# Source data:
+++++
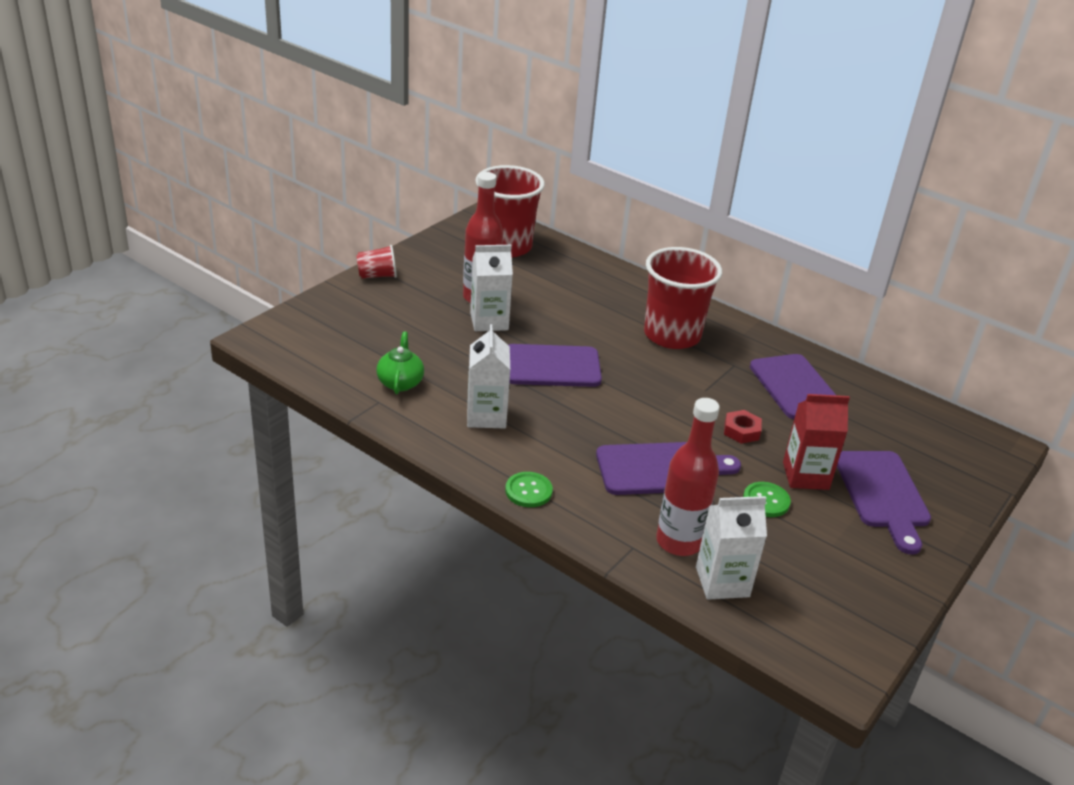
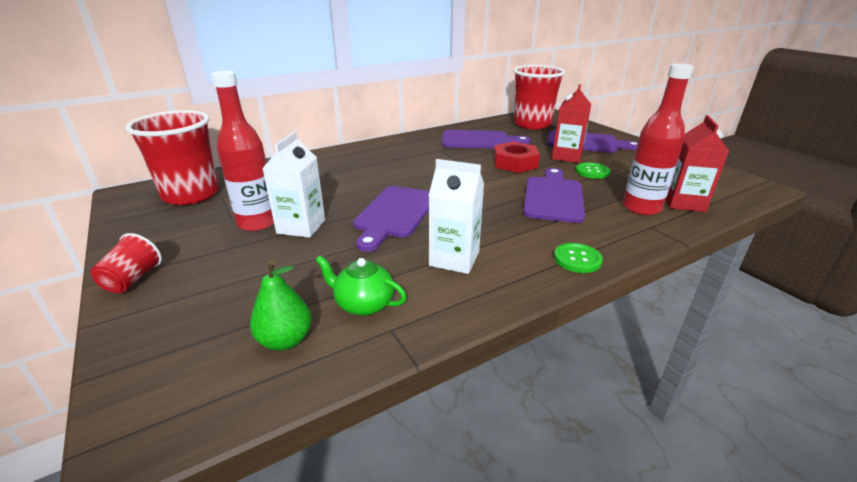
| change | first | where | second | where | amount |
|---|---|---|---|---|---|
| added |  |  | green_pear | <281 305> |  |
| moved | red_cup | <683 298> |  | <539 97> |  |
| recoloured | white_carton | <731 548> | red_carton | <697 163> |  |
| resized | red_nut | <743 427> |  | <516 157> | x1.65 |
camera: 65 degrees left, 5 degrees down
+++++
# Activity:
Could every entry above be printed again exactly, images excluded?

# Answer to this task:
| change | first | where | second | where | amount |
|---|---|---|---|---|---|
| added |  |  | green_pear | <281 305> |  |
| moved | red_cup | <683 298> |  | <539 97> |  |
| recoloured | white_carton | <731 548> | red_carton | <697 163> |  |
| resized | red_nut | <743 427> |  | <516 157> | x1.65 |
camera: 65 degrees left, 5 degrees down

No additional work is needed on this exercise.